• **EXERCISE PROMPT**: Where the records hold the string "brown", show the whole line it sits on.

Start of RECORDS

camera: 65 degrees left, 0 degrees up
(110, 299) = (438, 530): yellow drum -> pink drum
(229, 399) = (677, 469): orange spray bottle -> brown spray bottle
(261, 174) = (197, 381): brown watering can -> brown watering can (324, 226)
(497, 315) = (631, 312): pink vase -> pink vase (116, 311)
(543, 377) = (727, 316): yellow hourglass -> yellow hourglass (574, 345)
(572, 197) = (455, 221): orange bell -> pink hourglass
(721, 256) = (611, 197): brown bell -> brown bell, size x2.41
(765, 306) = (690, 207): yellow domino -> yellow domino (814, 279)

End of RECORDS
Start of RECORDS

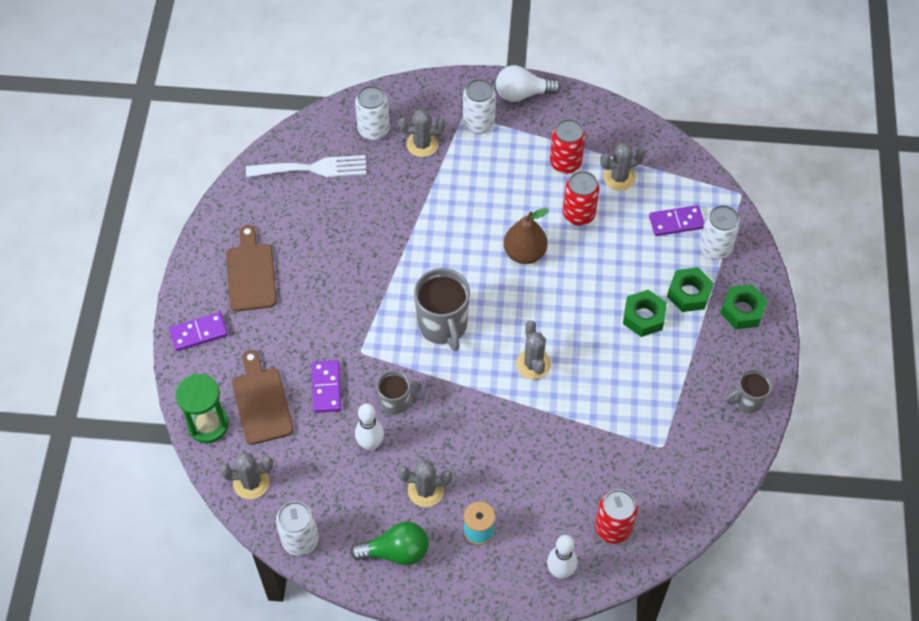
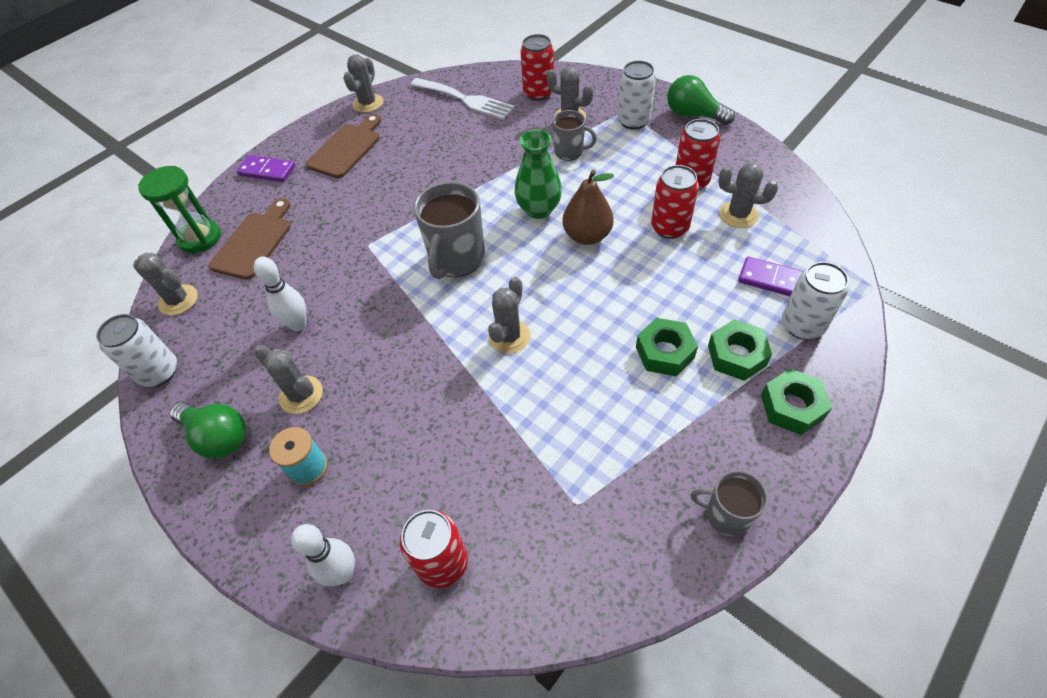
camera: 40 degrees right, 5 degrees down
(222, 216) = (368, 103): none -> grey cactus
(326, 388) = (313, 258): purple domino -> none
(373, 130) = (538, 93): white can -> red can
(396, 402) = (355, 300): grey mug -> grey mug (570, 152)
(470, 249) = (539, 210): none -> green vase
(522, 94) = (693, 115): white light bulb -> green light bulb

End of RECORDS

• **EXPECTED ANSWER**:
(229, 399) = (677, 469): orange spray bottle -> brown spray bottle
(261, 174) = (197, 381): brown watering can -> brown watering can (324, 226)
(721, 256) = (611, 197): brown bell -> brown bell, size x2.41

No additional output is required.